[[ Extracted data, beginning ]]
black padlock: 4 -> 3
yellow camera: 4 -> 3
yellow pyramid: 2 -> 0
[[ Extracted data, end ]]
[[ Extracted data, beginning ]]
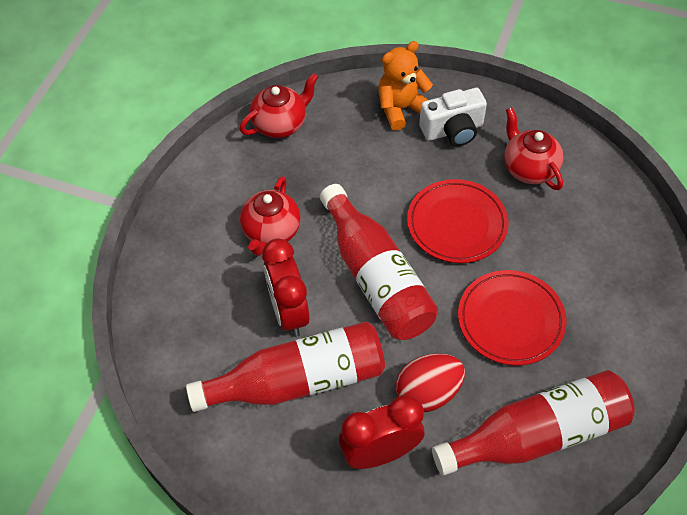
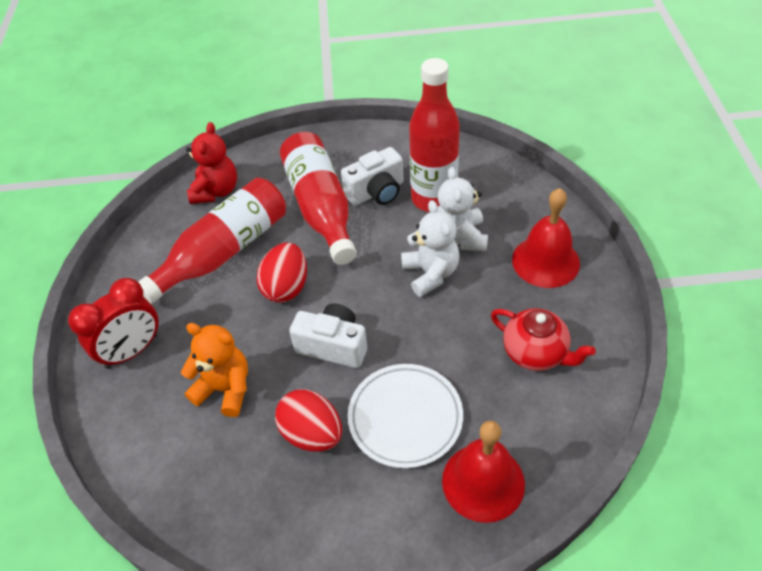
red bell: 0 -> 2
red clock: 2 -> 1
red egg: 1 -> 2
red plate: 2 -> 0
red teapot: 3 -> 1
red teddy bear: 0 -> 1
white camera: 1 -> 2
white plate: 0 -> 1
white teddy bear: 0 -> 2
[[ Extracted data, end ]]
[[ Extracted data, beginning ]]
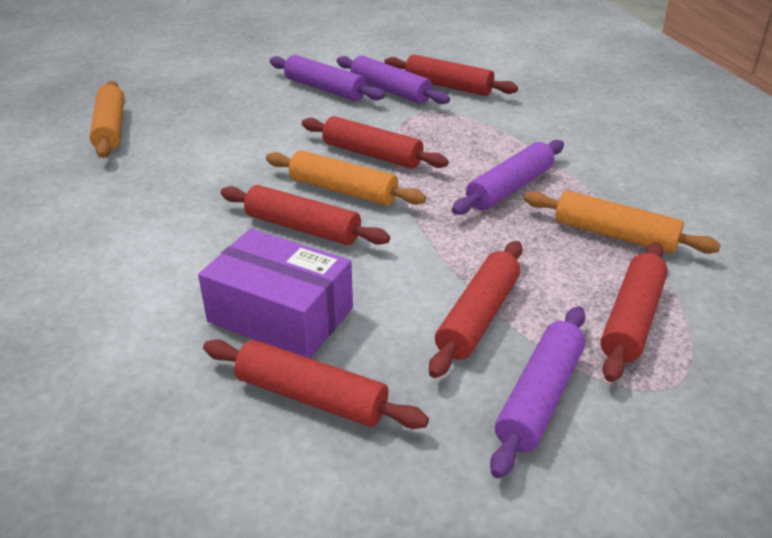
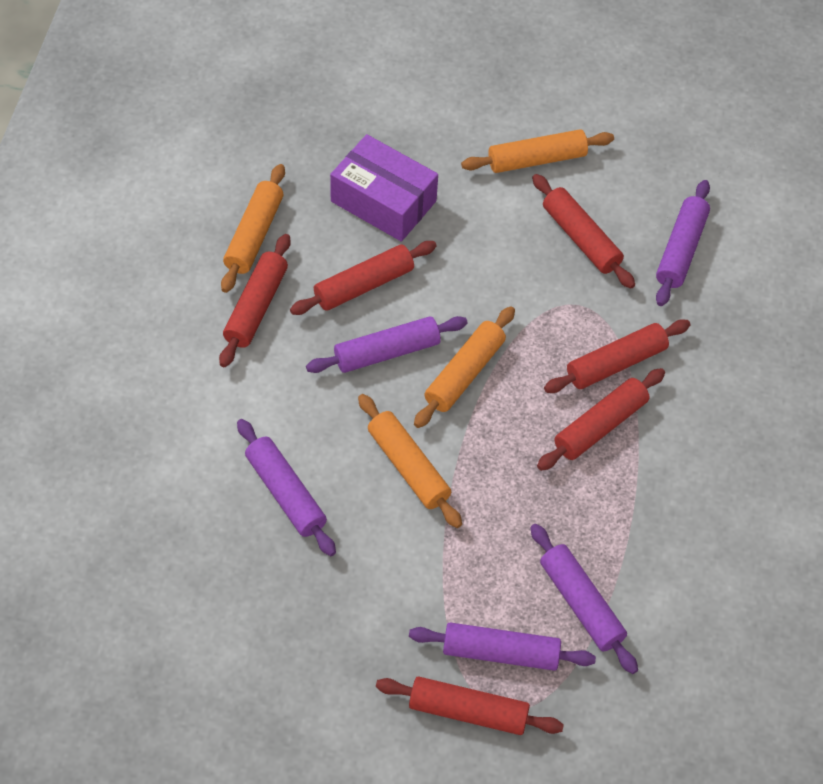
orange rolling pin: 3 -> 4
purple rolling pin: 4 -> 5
[[ Extracted data, end ]]
_Task_
Above are the entries. Output exactly the lines beginning with the line that has "black padlock: 4 -> 3" and ending with the line that has "yellow pyramid: 2 -> 0".

_Written response_
black padlock: 4 -> 3
yellow camera: 4 -> 3
yellow pyramid: 2 -> 0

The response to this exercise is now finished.